■ Information supplied
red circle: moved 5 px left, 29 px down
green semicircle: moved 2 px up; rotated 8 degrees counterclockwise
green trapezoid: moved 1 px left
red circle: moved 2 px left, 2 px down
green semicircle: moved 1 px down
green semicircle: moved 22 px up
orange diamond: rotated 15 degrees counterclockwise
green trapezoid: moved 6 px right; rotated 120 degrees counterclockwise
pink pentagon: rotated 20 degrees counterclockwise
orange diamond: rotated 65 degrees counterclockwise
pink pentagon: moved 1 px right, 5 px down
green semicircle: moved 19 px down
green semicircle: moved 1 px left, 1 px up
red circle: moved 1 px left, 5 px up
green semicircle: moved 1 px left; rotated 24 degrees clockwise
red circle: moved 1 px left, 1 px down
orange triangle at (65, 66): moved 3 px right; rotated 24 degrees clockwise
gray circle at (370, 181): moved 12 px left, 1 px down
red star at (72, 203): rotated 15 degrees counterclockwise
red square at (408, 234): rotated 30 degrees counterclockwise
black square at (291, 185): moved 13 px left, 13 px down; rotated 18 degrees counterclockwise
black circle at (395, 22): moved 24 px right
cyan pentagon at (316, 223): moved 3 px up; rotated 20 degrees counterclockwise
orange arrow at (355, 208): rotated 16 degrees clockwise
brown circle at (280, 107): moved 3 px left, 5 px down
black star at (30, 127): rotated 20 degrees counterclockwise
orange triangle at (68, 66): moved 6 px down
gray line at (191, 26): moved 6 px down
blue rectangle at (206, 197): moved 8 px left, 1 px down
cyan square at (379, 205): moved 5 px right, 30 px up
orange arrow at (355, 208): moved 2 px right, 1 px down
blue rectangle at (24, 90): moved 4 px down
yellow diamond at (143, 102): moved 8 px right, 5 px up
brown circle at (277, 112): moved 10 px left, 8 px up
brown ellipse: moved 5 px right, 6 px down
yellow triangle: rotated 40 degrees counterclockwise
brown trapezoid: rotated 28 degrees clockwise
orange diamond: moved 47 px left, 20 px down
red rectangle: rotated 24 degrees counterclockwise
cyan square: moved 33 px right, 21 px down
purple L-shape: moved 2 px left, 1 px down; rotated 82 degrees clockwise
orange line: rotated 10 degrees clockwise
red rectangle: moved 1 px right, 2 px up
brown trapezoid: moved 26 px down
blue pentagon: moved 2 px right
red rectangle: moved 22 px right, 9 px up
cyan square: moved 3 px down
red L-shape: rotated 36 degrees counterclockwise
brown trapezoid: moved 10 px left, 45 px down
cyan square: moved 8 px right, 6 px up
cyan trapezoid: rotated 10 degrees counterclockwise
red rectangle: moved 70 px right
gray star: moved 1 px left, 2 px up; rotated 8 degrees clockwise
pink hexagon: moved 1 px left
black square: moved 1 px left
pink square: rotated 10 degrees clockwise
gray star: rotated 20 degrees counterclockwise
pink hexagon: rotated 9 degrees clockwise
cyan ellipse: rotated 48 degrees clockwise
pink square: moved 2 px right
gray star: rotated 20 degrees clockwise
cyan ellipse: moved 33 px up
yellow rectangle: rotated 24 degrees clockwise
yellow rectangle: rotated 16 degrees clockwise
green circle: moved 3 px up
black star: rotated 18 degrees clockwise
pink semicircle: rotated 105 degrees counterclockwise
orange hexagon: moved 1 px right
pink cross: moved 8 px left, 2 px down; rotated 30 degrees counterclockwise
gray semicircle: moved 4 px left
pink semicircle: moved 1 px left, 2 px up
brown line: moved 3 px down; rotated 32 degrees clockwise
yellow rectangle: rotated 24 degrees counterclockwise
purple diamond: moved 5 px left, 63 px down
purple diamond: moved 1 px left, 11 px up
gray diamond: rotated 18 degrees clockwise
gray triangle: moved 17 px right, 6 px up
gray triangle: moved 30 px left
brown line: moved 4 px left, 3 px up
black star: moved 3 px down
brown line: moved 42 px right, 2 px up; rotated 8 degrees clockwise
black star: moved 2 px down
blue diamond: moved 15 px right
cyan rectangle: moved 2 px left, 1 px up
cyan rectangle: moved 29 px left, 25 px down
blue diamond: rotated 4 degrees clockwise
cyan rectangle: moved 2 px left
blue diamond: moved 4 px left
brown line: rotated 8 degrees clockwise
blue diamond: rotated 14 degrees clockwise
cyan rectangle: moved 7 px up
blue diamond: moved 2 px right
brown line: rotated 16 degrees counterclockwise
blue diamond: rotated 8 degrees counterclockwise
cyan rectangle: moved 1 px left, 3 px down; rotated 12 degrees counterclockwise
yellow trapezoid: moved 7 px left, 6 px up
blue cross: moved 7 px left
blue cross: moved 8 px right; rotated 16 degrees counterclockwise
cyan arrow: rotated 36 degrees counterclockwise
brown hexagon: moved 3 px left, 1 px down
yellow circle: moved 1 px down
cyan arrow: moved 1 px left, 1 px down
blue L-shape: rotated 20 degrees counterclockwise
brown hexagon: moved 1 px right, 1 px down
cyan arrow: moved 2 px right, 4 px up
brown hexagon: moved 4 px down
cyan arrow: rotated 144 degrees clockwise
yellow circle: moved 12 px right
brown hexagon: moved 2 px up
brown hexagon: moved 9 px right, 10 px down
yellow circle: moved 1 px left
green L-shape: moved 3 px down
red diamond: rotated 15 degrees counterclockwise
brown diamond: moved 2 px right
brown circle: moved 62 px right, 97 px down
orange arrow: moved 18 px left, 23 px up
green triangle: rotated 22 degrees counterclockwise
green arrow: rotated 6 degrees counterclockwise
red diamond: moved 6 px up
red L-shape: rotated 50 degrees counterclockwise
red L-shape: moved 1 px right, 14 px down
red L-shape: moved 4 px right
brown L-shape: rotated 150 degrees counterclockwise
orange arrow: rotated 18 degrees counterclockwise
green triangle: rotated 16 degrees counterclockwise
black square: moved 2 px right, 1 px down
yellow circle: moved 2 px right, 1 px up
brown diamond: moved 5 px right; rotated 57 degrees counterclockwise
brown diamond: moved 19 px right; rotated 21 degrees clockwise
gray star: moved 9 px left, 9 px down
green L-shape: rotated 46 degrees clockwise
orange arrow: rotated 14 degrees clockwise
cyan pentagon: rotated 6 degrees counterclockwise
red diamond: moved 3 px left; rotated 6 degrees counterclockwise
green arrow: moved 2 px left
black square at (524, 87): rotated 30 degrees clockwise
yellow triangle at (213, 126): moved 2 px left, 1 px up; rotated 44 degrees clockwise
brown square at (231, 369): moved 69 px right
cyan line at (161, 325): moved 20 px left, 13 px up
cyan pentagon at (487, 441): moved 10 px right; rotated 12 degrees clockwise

■ Task brief
Can you repeat all the records above, swapping every "semicircle" for "half circle" and leaving everything else the same?

■ Complete answer
red circle: moved 5 px left, 29 px down
green half circle: moved 2 px up; rotated 8 degrees counterclockwise
green trapezoid: moved 1 px left
red circle: moved 2 px left, 2 px down
green half circle: moved 1 px down
green half circle: moved 22 px up
orange diamond: rotated 15 degrees counterclockwise
green trapezoid: moved 6 px right; rotated 120 degrees counterclockwise
pink pentagon: rotated 20 degrees counterclockwise
orange diamond: rotated 65 degrees counterclockwise
pink pentagon: moved 1 px right, 5 px down
green half circle: moved 19 px down
green half circle: moved 1 px left, 1 px up
red circle: moved 1 px left, 5 px up
green half circle: moved 1 px left; rotated 24 degrees clockwise
red circle: moved 1 px left, 1 px down
orange triangle at (65, 66): moved 3 px right; rotated 24 degrees clockwise
gray circle at (370, 181): moved 12 px left, 1 px down
red star at (72, 203): rotated 15 degrees counterclockwise
red square at (408, 234): rotated 30 degrees counterclockwise
black square at (291, 185): moved 13 px left, 13 px down; rotated 18 degrees counterclockwise
black circle at (395, 22): moved 24 px right
cyan pentagon at (316, 223): moved 3 px up; rotated 20 degrees counterclockwise
orange arrow at (355, 208): rotated 16 degrees clockwise
brown circle at (280, 107): moved 3 px left, 5 px down
black star at (30, 127): rotated 20 degrees counterclockwise
orange triangle at (68, 66): moved 6 px down
gray line at (191, 26): moved 6 px down
blue rectangle at (206, 197): moved 8 px left, 1 px down
cyan square at (379, 205): moved 5 px right, 30 px up
orange arrow at (355, 208): moved 2 px right, 1 px down
blue rectangle at (24, 90): moved 4 px down
yellow diamond at (143, 102): moved 8 px right, 5 px up
brown circle at (277, 112): moved 10 px left, 8 px up
brown ellipse: moved 5 px right, 6 px down
yellow triangle: rotated 40 degrees counterclockwise
brown trapezoid: rotated 28 degrees clockwise
orange diamond: moved 47 px left, 20 px down
red rectangle: rotated 24 degrees counterclockwise
cyan square: moved 33 px right, 21 px down
purple L-shape: moved 2 px left, 1 px down; rotated 82 degrees clockwise
orange line: rotated 10 degrees clockwise
red rectangle: moved 1 px right, 2 px up
brown trapezoid: moved 26 px down
blue pentagon: moved 2 px right
red rectangle: moved 22 px right, 9 px up
cyan square: moved 3 px down
red L-shape: rotated 36 degrees counterclockwise
brown trapezoid: moved 10 px left, 45 px down
cyan square: moved 8 px right, 6 px up
cyan trapezoid: rotated 10 degrees counterclockwise
red rectangle: moved 70 px right
gray star: moved 1 px left, 2 px up; rotated 8 degrees clockwise
pink hexagon: moved 1 px left
black square: moved 1 px left
pink square: rotated 10 degrees clockwise
gray star: rotated 20 degrees counterclockwise
pink hexagon: rotated 9 degrees clockwise
cyan ellipse: rotated 48 degrees clockwise
pink square: moved 2 px right
gray star: rotated 20 degrees clockwise
cyan ellipse: moved 33 px up
yellow rectangle: rotated 24 degrees clockwise
yellow rectangle: rotated 16 degrees clockwise
green circle: moved 3 px up
black star: rotated 18 degrees clockwise
pink half circle: rotated 105 degrees counterclockwise
orange hexagon: moved 1 px right
pink cross: moved 8 px left, 2 px down; rotated 30 degrees counterclockwise
gray half circle: moved 4 px left
pink half circle: moved 1 px left, 2 px up
brown line: moved 3 px down; rotated 32 degrees clockwise
yellow rectangle: rotated 24 degrees counterclockwise
purple diamond: moved 5 px left, 63 px down
purple diamond: moved 1 px left, 11 px up
gray diamond: rotated 18 degrees clockwise
gray triangle: moved 17 px right, 6 px up
gray triangle: moved 30 px left
brown line: moved 4 px left, 3 px up
black star: moved 3 px down
brown line: moved 42 px right, 2 px up; rotated 8 degrees clockwise
black star: moved 2 px down
blue diamond: moved 15 px right
cyan rectangle: moved 2 px left, 1 px up
cyan rectangle: moved 29 px left, 25 px down
blue diamond: rotated 4 degrees clockwise
cyan rectangle: moved 2 px left
blue diamond: moved 4 px left
brown line: rotated 8 degrees clockwise
blue diamond: rotated 14 degrees clockwise
cyan rectangle: moved 7 px up
blue diamond: moved 2 px right
brown line: rotated 16 degrees counterclockwise
blue diamond: rotated 8 degrees counterclockwise
cyan rectangle: moved 1 px left, 3 px down; rotated 12 degrees counterclockwise
yellow trapezoid: moved 7 px left, 6 px up
blue cross: moved 7 px left
blue cross: moved 8 px right; rotated 16 degrees counterclockwise
cyan arrow: rotated 36 degrees counterclockwise
brown hexagon: moved 3 px left, 1 px down
yellow circle: moved 1 px down
cyan arrow: moved 1 px left, 1 px down
blue L-shape: rotated 20 degrees counterclockwise
brown hexagon: moved 1 px right, 1 px down
cyan arrow: moved 2 px right, 4 px up
brown hexagon: moved 4 px down
cyan arrow: rotated 144 degrees clockwise
yellow circle: moved 12 px right
brown hexagon: moved 2 px up
brown hexagon: moved 9 px right, 10 px down
yellow circle: moved 1 px left
green L-shape: moved 3 px down
red diamond: rotated 15 degrees counterclockwise
brown diamond: moved 2 px right
brown circle: moved 62 px right, 97 px down
orange arrow: moved 18 px left, 23 px up
green triangle: rotated 22 degrees counterclockwise
green arrow: rotated 6 degrees counterclockwise
red diamond: moved 6 px up
red L-shape: rotated 50 degrees counterclockwise
red L-shape: moved 1 px right, 14 px down
red L-shape: moved 4 px right
brown L-shape: rotated 150 degrees counterclockwise
orange arrow: rotated 18 degrees counterclockwise
green triangle: rotated 16 degrees counterclockwise
black square: moved 2 px right, 1 px down
yellow circle: moved 2 px right, 1 px up
brown diamond: moved 5 px right; rotated 57 degrees counterclockwise
brown diamond: moved 19 px right; rotated 21 degrees clockwise
gray star: moved 9 px left, 9 px down
green L-shape: rotated 46 degrees clockwise
orange arrow: rotated 14 degrees clockwise
cyan pentagon: rotated 6 degrees counterclockwise
red diamond: moved 3 px left; rotated 6 degrees counterclockwise
green arrow: moved 2 px left
black square at (524, 87): rotated 30 degrees clockwise
yellow triangle at (213, 126): moved 2 px left, 1 px up; rotated 44 degrees clockwise
brown square at (231, 369): moved 69 px right
cyan line at (161, 325): moved 20 px left, 13 px up
cyan pentagon at (487, 441): moved 10 px right; rotated 12 degrees clockwise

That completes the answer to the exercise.